Task brief –
What lines in the entries hold the string "plus"? List them.

** Opening Records supplied block **

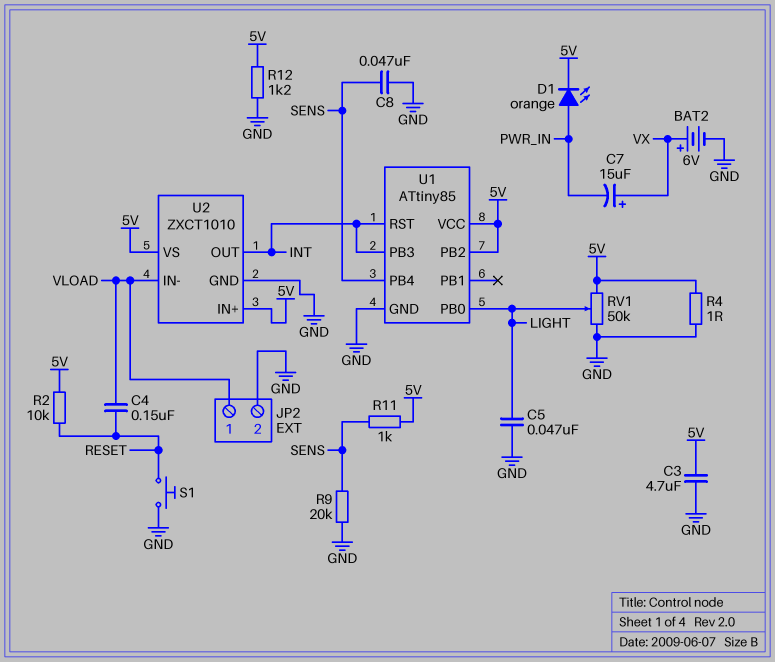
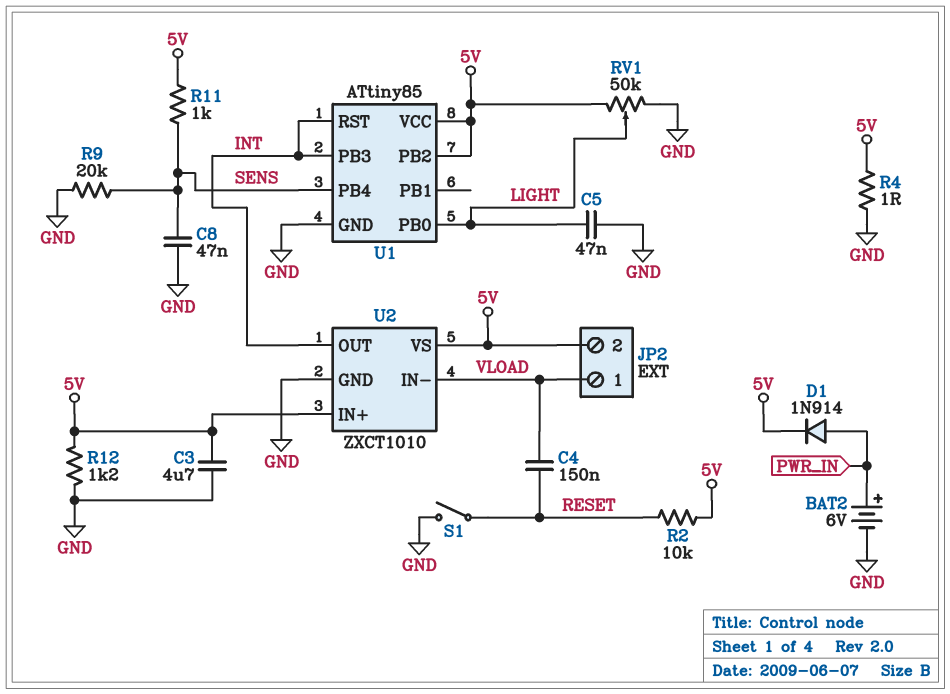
BAT2: 6V (plus VX, minus GND) -> 6V (plus PWR_IN, minus GND)
C7: 15uF (plus VX, minus PWR_IN) -> none
D1: LED orange (A PWR_IN, K 5V) -> diode 1N914 (A PWR_IN, K 5V)
JP2 pin 2: GND -> 5V
S1: button (GND, RESET) -> switch (GND, RESET)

** Closing Records supplied block **

Output below –
BAT2: 6V (plus VX, minus GND) -> 6V (plus PWR_IN, minus GND)
C7: 15uF (plus VX, minus PWR_IN) -> none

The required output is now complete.